* DATA EXCERPTS *

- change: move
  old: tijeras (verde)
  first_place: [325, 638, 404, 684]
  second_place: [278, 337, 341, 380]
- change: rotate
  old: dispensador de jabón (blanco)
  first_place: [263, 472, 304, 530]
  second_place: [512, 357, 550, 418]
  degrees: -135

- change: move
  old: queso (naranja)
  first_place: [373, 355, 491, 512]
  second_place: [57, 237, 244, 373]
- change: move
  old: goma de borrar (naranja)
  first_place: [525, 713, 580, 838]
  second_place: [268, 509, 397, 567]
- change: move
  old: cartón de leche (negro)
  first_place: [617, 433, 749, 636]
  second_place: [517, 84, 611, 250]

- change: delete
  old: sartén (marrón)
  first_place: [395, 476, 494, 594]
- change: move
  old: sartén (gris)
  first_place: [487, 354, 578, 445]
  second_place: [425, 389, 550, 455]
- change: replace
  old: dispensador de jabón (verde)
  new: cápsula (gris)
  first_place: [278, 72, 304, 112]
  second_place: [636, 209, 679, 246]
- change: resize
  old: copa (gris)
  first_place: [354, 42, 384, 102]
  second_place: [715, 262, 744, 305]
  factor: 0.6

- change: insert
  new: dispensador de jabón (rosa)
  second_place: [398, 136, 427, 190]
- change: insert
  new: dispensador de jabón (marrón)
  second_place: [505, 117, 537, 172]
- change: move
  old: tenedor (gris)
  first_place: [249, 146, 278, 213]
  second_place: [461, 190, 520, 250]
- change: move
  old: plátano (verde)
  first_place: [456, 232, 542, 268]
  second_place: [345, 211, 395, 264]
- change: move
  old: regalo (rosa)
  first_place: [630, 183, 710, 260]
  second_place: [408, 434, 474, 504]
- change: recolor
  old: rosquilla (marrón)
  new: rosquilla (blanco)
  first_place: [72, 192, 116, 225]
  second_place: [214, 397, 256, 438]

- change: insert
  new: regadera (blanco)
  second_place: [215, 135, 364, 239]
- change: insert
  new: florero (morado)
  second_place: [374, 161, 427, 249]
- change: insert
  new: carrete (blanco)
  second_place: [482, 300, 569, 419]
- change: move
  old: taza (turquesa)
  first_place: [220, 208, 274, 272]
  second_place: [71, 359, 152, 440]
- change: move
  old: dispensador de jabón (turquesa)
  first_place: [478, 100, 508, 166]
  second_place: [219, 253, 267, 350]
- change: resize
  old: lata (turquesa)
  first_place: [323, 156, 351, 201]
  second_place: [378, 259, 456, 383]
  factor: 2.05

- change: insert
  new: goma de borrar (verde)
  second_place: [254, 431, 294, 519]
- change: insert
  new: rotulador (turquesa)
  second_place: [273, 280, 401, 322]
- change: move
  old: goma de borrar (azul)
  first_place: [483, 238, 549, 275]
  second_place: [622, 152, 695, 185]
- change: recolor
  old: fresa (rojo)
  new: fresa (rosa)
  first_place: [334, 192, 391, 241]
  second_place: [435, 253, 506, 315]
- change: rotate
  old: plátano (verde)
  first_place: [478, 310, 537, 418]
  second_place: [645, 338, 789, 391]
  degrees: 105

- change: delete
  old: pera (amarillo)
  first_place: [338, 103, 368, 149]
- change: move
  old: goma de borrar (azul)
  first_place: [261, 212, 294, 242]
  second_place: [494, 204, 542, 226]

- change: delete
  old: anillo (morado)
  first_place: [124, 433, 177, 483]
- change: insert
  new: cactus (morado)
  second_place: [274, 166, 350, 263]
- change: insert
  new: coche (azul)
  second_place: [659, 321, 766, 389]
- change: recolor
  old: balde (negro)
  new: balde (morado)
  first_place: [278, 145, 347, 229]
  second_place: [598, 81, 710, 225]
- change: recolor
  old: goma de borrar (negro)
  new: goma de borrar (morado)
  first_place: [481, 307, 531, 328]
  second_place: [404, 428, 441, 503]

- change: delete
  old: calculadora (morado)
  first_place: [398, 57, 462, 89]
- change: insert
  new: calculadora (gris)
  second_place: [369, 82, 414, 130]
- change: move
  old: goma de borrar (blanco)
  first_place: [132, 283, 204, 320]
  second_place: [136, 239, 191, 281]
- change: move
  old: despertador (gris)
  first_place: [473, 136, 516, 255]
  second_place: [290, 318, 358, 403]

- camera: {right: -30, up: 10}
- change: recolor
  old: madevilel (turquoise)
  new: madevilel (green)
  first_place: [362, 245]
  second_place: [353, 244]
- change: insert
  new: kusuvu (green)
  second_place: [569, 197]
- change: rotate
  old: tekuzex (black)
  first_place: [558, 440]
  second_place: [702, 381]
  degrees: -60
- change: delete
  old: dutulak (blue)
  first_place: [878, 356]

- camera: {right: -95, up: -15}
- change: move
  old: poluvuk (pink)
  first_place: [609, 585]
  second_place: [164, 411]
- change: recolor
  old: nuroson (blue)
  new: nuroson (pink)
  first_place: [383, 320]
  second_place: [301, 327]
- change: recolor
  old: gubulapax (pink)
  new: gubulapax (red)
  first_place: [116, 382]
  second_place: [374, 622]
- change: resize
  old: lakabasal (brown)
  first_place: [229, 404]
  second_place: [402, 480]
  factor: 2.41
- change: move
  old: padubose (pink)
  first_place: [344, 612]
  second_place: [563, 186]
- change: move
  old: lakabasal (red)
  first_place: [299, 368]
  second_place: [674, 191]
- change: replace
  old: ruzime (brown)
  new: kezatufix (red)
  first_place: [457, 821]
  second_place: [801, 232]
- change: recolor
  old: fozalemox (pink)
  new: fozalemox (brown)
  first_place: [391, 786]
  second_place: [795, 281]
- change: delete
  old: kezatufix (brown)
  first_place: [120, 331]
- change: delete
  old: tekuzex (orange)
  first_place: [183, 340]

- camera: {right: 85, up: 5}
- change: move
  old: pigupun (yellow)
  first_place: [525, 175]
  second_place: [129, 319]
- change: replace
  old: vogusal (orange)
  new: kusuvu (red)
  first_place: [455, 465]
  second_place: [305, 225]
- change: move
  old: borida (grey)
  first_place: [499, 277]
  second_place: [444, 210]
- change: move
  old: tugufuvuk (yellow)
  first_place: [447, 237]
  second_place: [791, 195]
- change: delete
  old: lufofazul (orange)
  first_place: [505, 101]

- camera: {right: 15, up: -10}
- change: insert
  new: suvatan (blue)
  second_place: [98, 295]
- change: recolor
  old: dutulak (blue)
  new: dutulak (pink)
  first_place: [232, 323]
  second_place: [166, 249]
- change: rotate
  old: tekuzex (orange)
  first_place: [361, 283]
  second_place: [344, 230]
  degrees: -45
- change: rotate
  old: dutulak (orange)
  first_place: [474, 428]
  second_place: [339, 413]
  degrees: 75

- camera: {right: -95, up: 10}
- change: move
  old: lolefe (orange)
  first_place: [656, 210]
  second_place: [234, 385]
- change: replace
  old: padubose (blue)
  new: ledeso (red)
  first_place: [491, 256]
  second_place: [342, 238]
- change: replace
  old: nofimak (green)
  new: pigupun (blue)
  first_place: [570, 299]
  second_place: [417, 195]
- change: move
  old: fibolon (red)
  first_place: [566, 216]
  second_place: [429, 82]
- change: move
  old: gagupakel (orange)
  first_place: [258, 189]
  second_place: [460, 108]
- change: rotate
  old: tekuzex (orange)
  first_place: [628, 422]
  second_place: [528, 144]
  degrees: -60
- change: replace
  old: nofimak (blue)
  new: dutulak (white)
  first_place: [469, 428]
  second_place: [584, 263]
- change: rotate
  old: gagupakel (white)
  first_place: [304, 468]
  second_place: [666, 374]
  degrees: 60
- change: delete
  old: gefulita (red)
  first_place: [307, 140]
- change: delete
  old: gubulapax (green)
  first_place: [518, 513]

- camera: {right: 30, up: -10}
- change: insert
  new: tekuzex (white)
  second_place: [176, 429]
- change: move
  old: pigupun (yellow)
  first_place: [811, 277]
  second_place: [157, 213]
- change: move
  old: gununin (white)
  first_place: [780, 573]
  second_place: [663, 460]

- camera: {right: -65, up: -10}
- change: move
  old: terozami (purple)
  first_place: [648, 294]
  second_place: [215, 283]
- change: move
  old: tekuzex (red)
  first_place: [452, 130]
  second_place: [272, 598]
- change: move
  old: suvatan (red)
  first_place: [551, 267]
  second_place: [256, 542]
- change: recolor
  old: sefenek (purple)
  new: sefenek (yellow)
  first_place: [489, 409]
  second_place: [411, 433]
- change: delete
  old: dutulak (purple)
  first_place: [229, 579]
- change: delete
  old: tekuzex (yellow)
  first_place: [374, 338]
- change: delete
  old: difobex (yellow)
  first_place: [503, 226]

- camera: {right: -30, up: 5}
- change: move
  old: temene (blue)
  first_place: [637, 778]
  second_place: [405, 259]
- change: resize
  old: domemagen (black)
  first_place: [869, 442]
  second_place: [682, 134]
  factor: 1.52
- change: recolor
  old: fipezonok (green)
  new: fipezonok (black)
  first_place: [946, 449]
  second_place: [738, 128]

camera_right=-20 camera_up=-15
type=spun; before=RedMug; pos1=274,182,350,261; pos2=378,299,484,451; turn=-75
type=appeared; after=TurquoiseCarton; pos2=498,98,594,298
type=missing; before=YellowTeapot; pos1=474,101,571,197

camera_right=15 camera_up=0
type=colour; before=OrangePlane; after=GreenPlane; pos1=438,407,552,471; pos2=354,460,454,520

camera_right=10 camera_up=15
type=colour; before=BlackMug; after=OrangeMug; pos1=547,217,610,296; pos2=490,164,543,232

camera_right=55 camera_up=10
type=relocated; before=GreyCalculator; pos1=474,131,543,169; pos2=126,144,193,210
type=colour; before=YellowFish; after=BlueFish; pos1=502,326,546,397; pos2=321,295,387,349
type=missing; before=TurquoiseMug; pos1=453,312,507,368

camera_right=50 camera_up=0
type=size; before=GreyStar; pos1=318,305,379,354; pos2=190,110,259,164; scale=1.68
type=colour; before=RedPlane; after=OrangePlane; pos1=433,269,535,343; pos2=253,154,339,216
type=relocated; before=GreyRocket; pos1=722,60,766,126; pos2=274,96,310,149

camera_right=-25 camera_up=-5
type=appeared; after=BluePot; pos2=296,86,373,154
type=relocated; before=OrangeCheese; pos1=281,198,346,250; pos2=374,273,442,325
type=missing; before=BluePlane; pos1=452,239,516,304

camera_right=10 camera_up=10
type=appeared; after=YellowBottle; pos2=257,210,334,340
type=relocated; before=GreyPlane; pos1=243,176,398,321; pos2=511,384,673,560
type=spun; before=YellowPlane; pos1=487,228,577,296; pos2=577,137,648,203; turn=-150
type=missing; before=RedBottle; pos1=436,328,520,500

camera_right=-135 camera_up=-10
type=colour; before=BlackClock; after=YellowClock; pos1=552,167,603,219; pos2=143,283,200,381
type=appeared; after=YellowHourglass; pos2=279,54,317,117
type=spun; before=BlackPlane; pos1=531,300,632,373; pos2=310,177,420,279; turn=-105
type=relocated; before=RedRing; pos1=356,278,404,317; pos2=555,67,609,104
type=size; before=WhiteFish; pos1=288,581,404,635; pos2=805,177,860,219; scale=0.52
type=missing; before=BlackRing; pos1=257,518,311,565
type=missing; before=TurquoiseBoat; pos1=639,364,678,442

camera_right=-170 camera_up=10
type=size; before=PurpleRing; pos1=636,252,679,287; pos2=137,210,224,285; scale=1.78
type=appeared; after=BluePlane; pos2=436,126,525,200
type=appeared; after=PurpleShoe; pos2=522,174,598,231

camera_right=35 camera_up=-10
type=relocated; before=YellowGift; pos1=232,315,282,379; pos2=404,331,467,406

* YOUR ASSIGNMENT *
Looking at the data above, write out exactly the lines that start at the one containing "first_place: [263, 472, 304, 530]" and end at the one containing "second_place: [512, 357, 550, 418]"; include both and nothing beyond.

* EXERCISE OUTPUT *
  first_place: [263, 472, 304, 530]
  second_place: [512, 357, 550, 418]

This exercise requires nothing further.